• [What is being asked]:
Repeat, word for word, all the data that follows, and exclude the pictures.

------ Dataset records

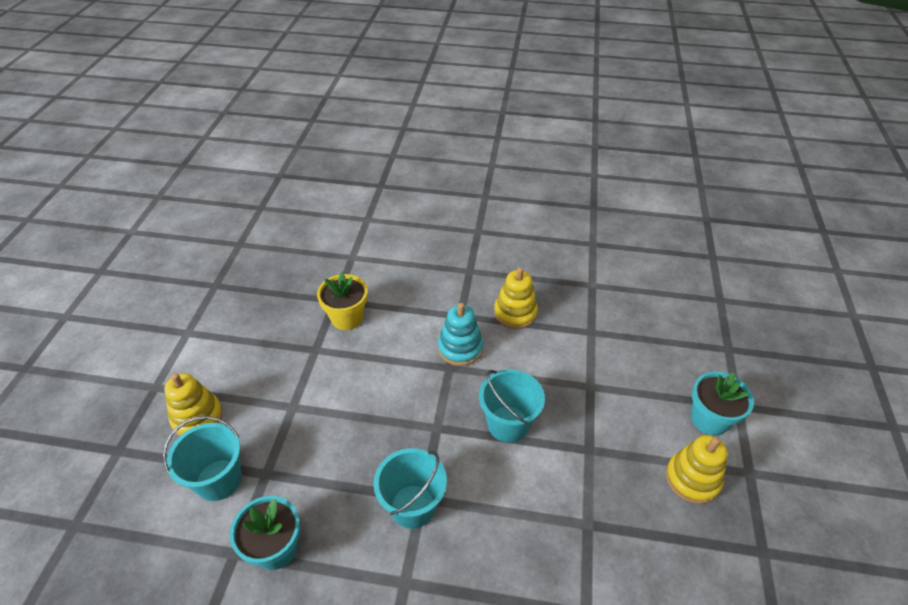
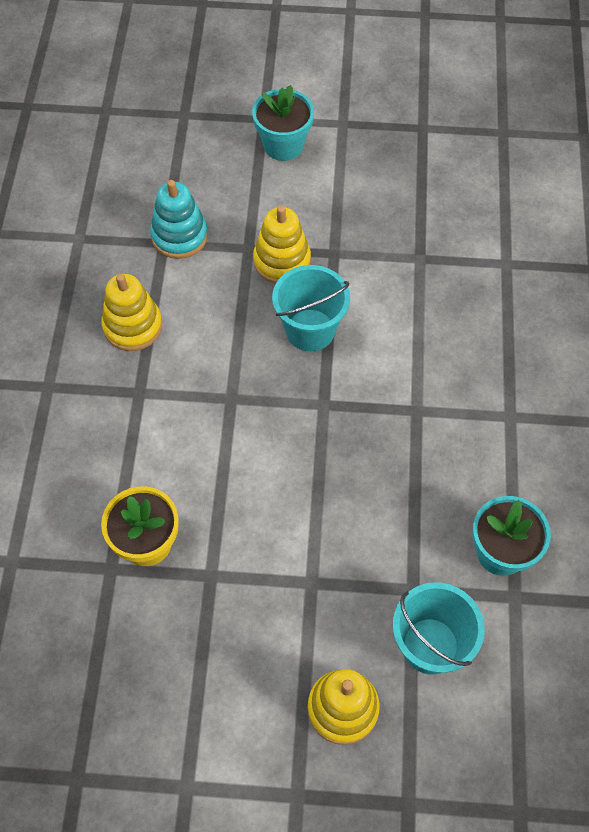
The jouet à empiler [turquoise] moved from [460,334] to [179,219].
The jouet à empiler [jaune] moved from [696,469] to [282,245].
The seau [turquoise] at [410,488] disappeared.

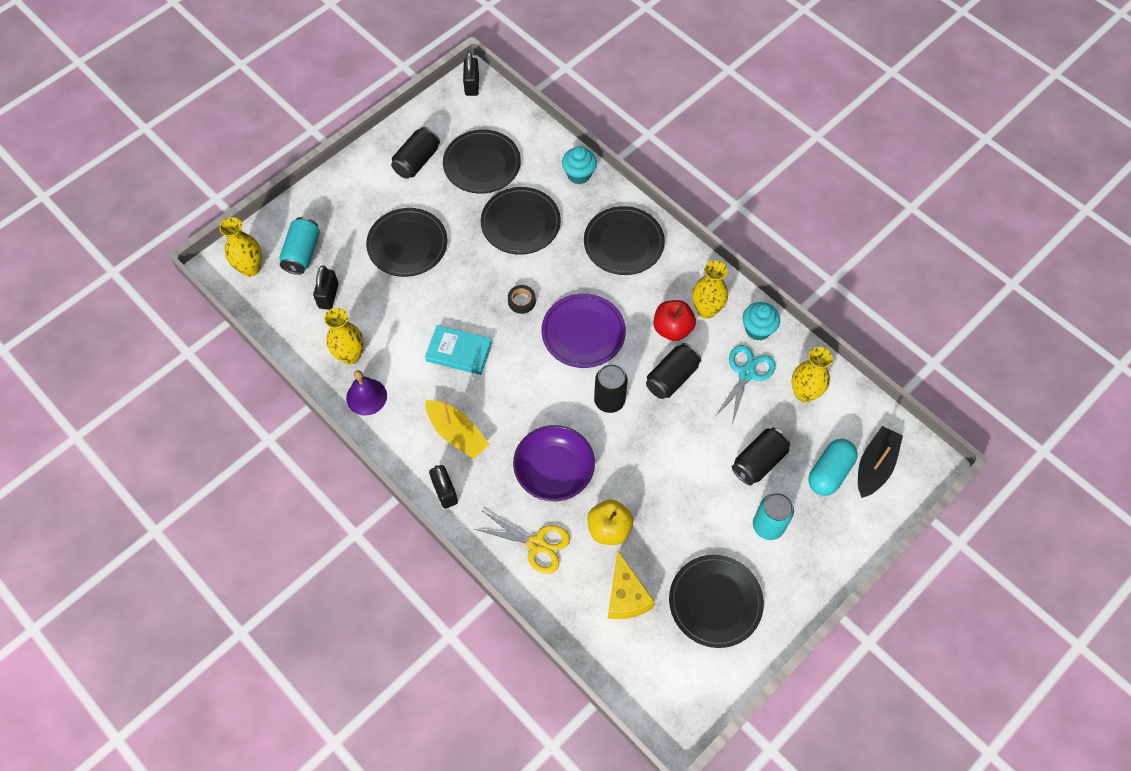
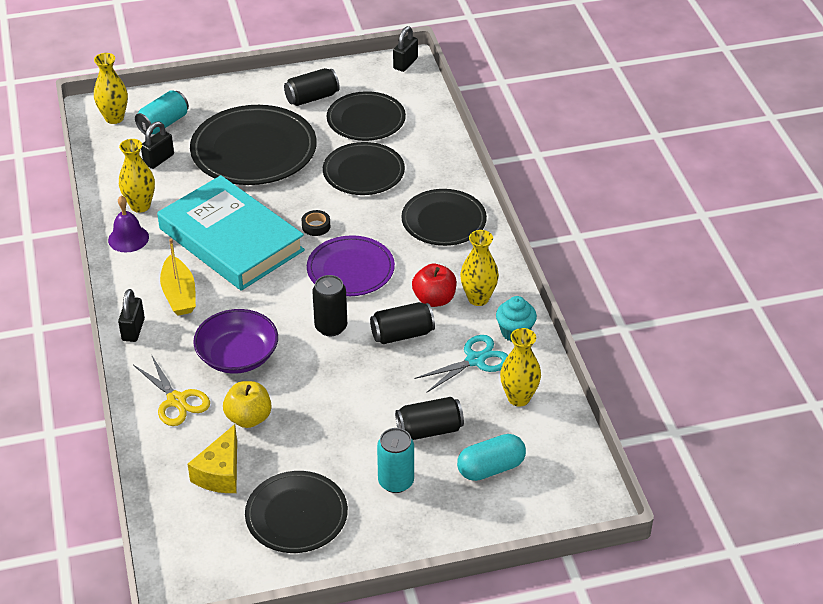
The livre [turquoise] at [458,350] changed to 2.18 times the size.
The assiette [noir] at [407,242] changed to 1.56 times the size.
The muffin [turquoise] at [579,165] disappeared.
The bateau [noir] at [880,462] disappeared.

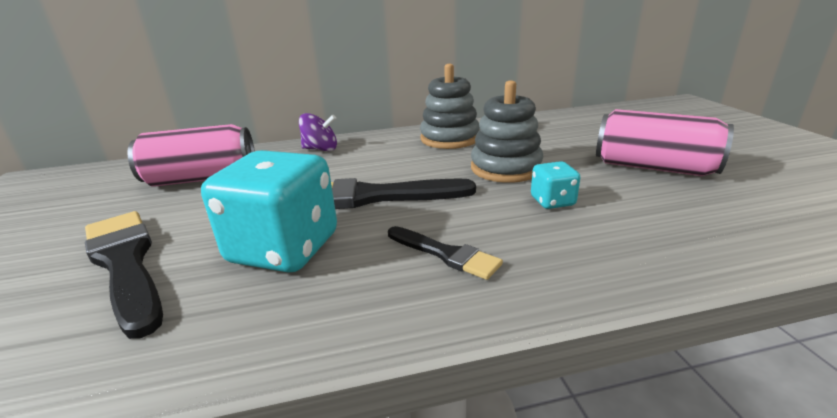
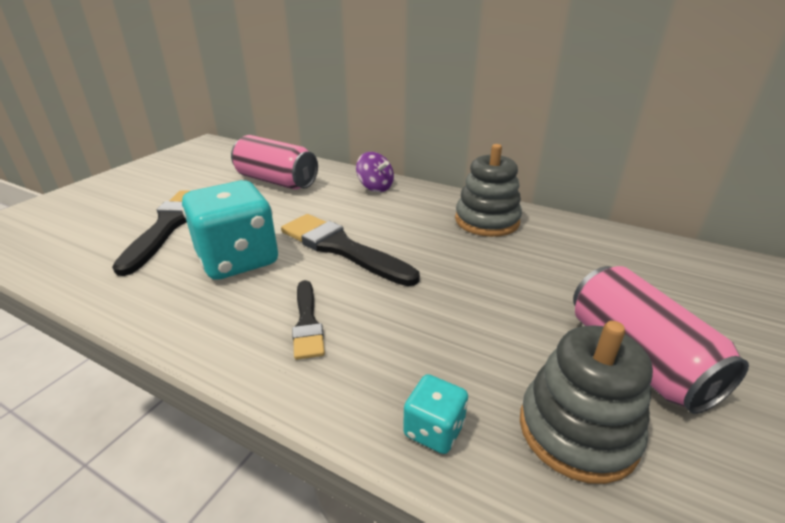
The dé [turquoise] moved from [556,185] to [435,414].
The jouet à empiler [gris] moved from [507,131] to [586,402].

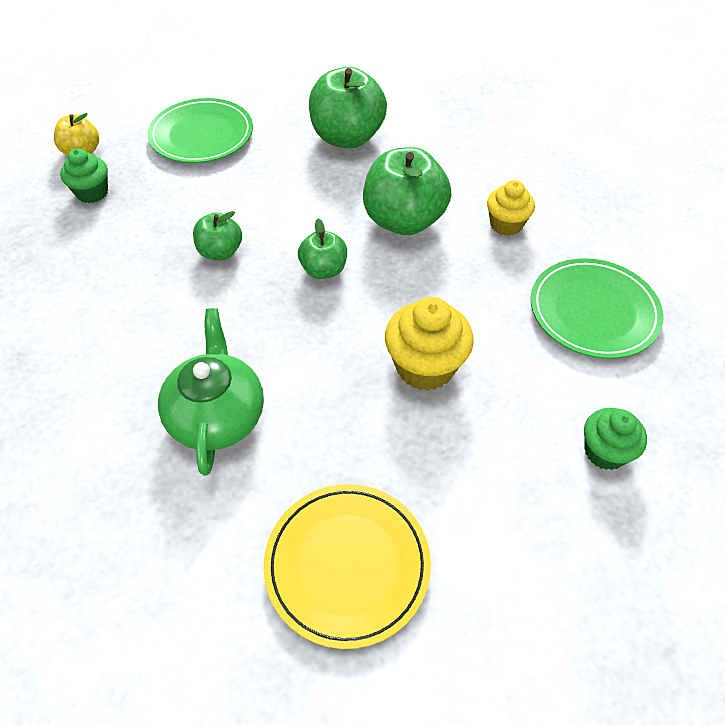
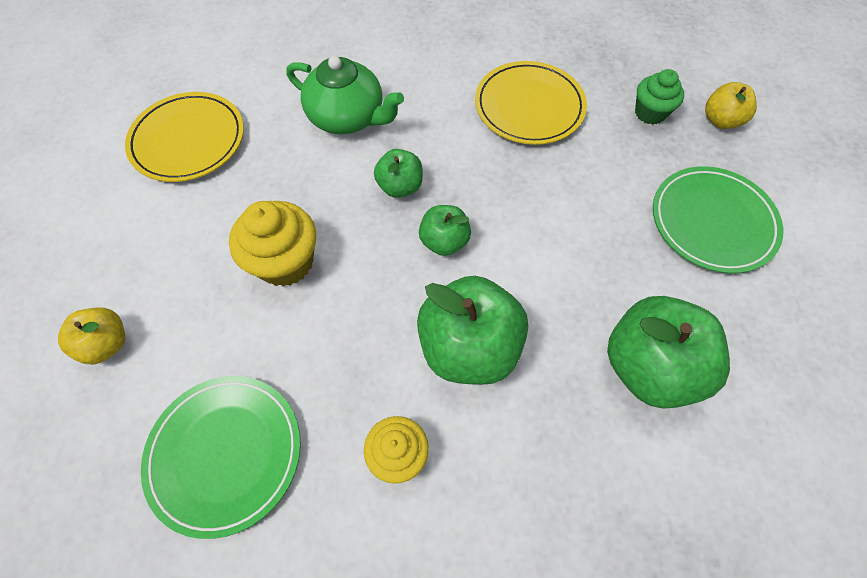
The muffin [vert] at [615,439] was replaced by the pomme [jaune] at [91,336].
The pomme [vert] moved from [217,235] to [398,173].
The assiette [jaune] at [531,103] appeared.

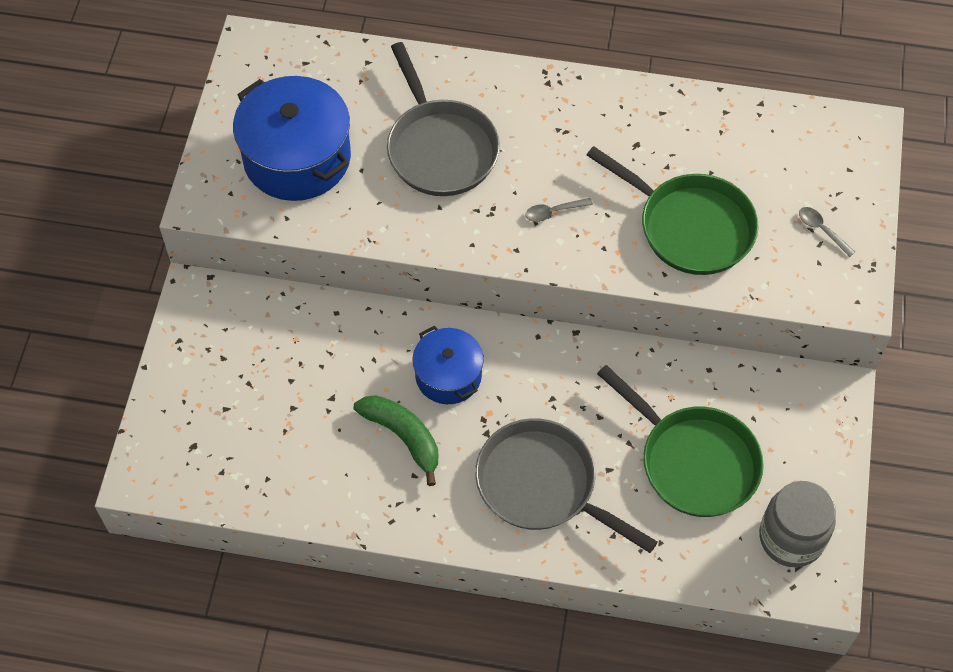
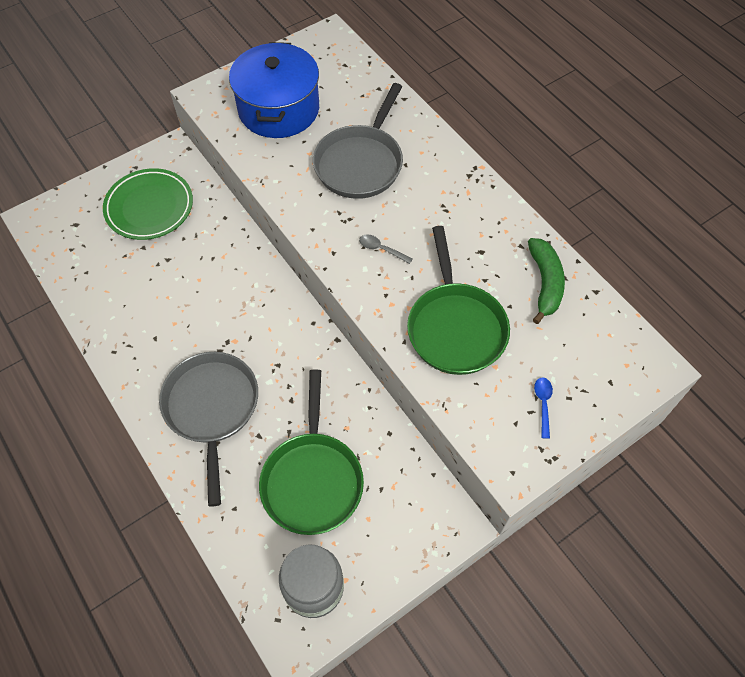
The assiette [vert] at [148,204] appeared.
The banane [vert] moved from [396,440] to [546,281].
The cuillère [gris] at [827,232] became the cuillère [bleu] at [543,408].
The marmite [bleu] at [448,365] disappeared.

------------

• [Your solution]:
The jouet à empiler [turquoise] moved from [460,334] to [179,219].
The jouet à empiler [jaune] moved from [696,469] to [282,245].
The seau [turquoise] at [410,488] disappeared.

The livre [turquoise] at [458,350] changed to 2.18 times the size.
The assiette [noir] at [407,242] changed to 1.56 times the size.
The muffin [turquoise] at [579,165] disappeared.
The bateau [noir] at [880,462] disappeared.

The dé [turquoise] moved from [556,185] to [435,414].
The jouet à empiler [gris] moved from [507,131] to [586,402].

The muffin [vert] at [615,439] was replaced by the pomme [jaune] at [91,336].
The pomme [vert] moved from [217,235] to [398,173].
The assiette [jaune] at [531,103] appeared.

The assiette [vert] at [148,204] appeared.
The banane [vert] moved from [396,440] to [546,281].
The cuillère [gris] at [827,232] became the cuillère [bleu] at [543,408].
The marmite [bleu] at [448,365] disappeared.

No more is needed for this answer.